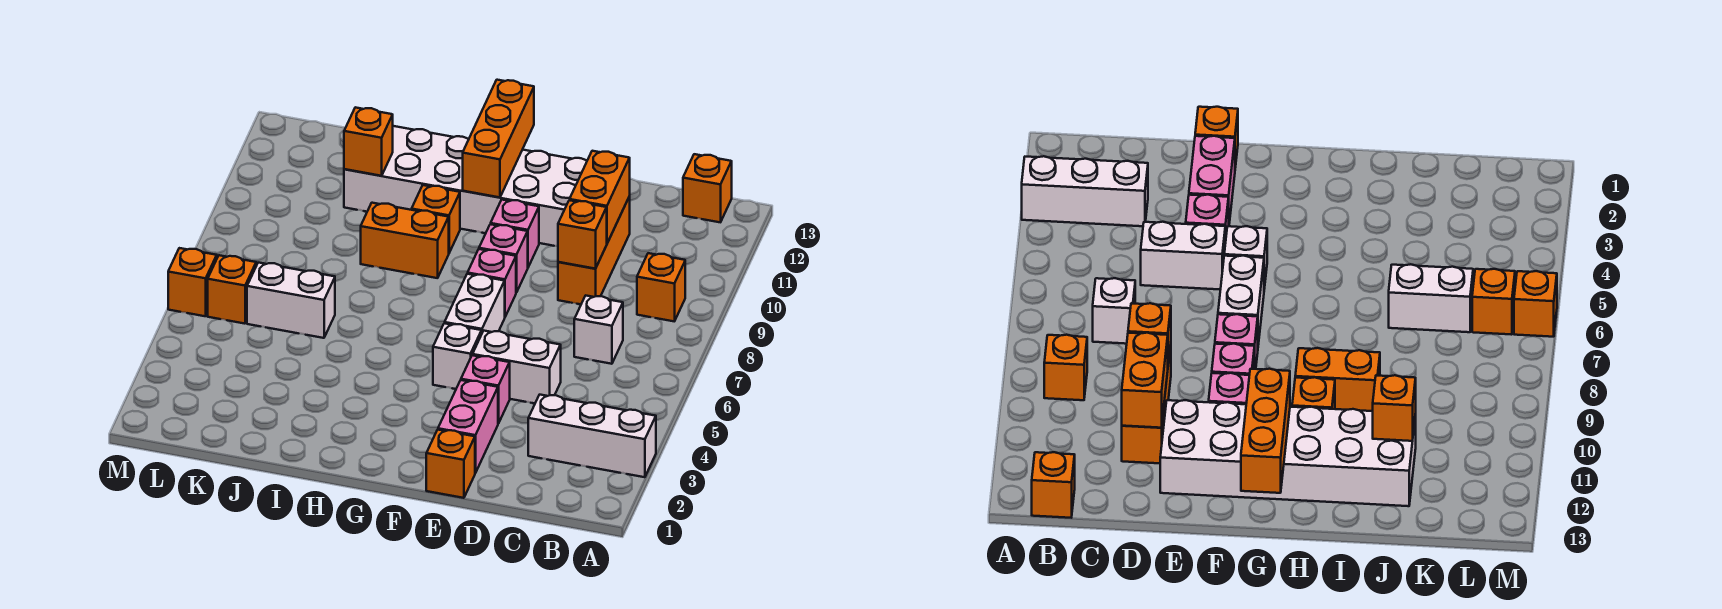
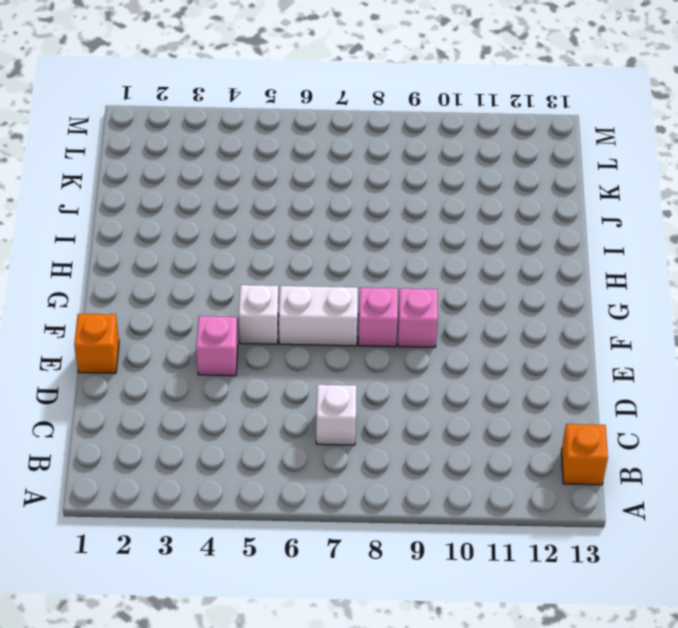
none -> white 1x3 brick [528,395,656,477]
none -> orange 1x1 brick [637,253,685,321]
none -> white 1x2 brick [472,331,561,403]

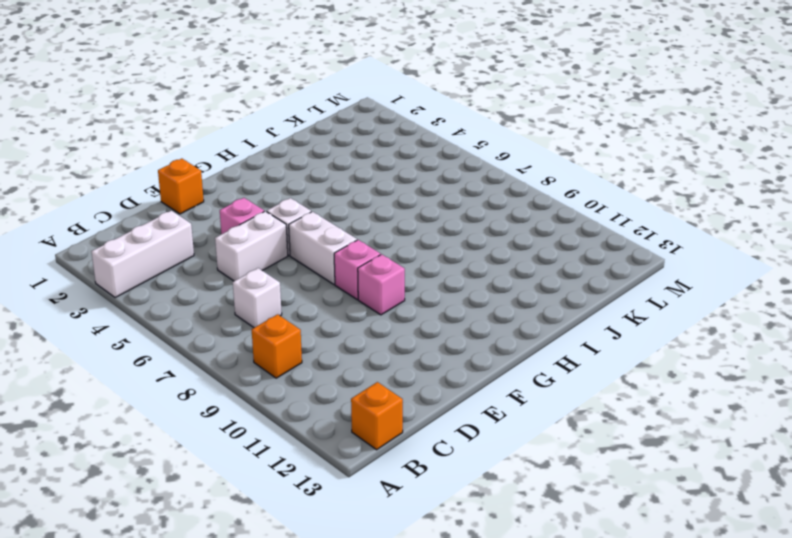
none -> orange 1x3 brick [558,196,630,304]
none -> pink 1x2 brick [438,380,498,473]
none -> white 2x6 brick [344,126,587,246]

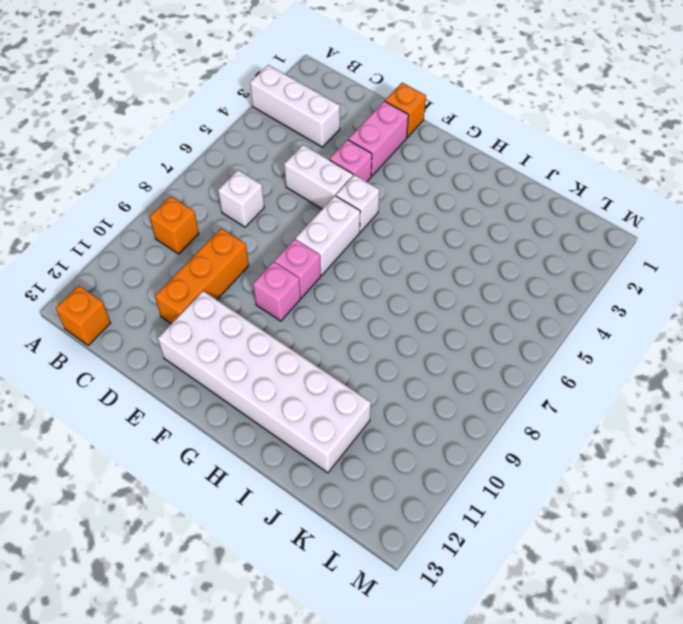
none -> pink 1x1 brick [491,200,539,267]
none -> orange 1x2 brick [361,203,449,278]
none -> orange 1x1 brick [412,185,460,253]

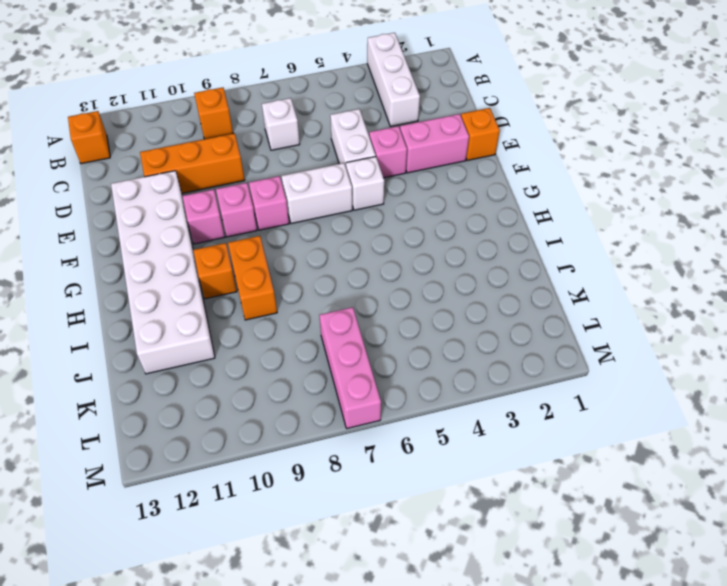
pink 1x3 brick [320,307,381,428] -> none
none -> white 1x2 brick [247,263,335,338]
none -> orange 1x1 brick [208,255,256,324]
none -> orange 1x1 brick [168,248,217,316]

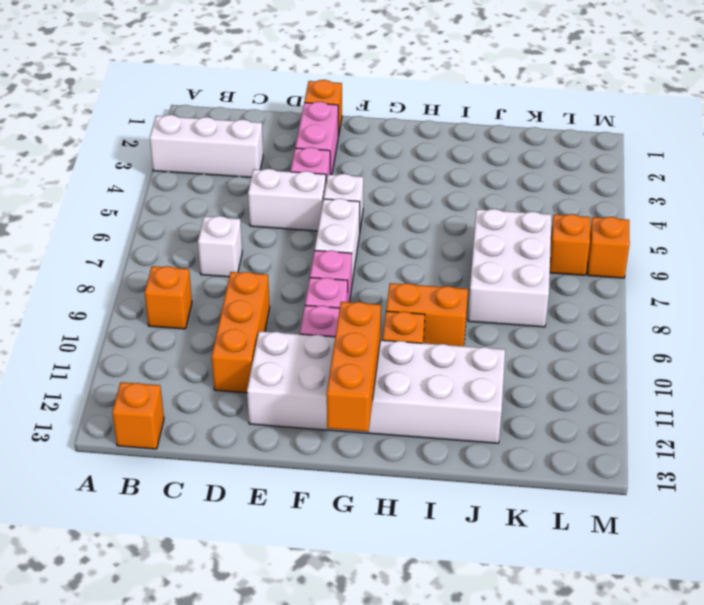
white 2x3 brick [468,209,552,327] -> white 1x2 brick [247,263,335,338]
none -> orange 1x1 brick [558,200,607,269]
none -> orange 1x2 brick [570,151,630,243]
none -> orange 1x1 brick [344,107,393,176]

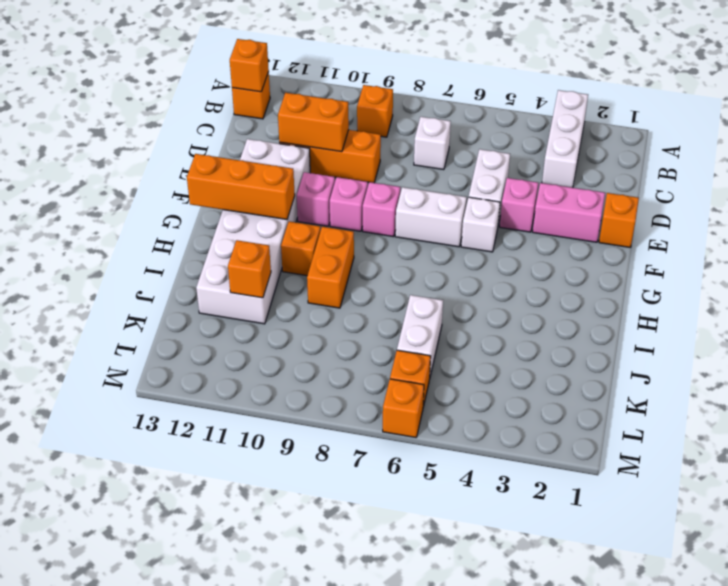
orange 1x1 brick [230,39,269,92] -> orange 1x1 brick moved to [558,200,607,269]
++++++++++
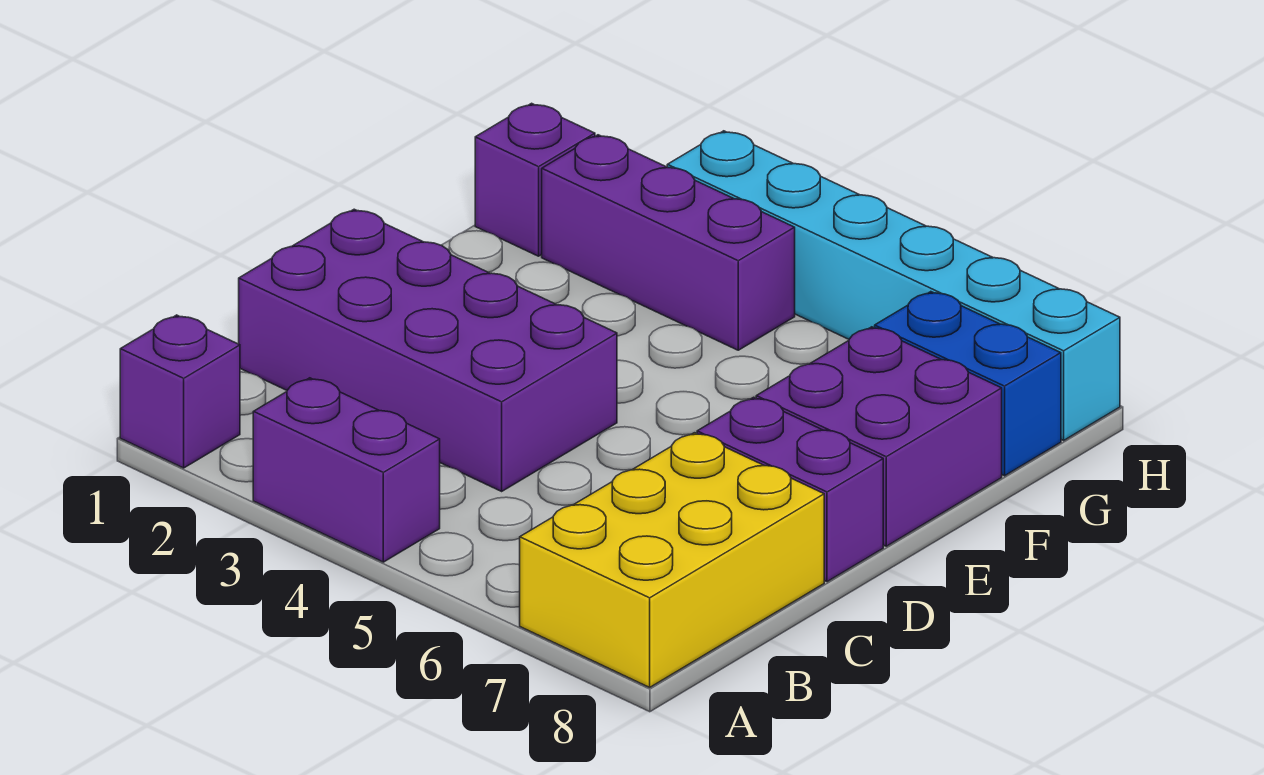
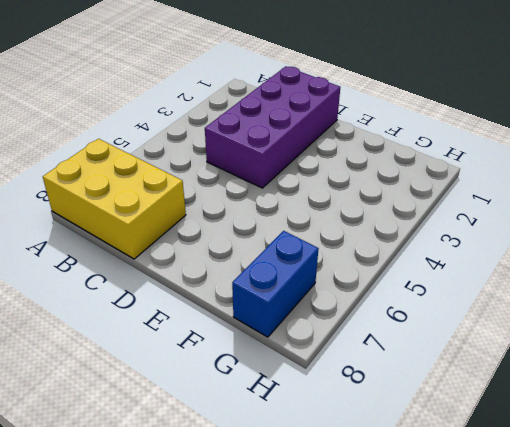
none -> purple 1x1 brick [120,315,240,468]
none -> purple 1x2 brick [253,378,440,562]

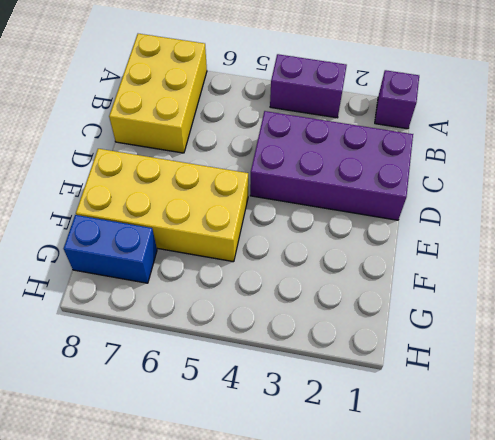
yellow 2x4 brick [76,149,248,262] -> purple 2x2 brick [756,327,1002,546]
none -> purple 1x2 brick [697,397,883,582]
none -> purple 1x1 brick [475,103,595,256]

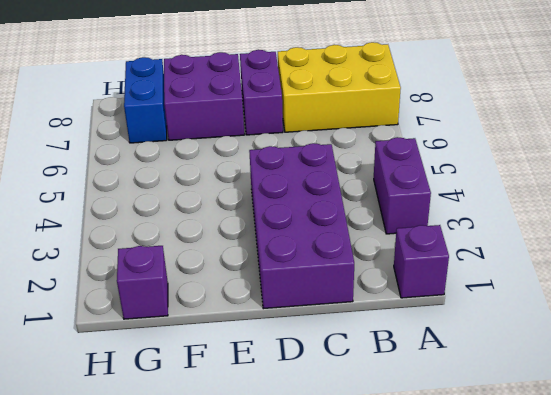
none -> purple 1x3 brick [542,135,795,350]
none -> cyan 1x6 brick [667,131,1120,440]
++++++++++
» REQUIREMENT
All lines above starting at the one with "none -> white 1x3 brick [528,395,656,477]" and ending at the one with "none -> orange 1x1 brick [344,107,393,176]", inclusive, are to be printed again exactly, with the pictures left out.

» ANSWER
none -> white 1x3 brick [528,395,656,477]
none -> orange 1x1 brick [637,253,685,321]
none -> white 1x2 brick [472,331,561,403]

none -> orange 1x3 brick [558,196,630,304]
none -> pink 1x2 brick [438,380,498,473]
none -> white 2x6 brick [344,126,587,246]

none -> pink 1x1 brick [491,200,539,267]
none -> orange 1x2 brick [361,203,449,278]
none -> orange 1x1 brick [412,185,460,253]

pink 1x3 brick [320,307,381,428] -> none
none -> white 1x2 brick [247,263,335,338]
none -> orange 1x1 brick [208,255,256,324]
none -> orange 1x1 brick [168,248,217,316]

white 2x3 brick [468,209,552,327] -> white 1x2 brick [247,263,335,338]
none -> orange 1x1 brick [558,200,607,269]
none -> orange 1x2 brick [570,151,630,243]
none -> orange 1x1 brick [344,107,393,176]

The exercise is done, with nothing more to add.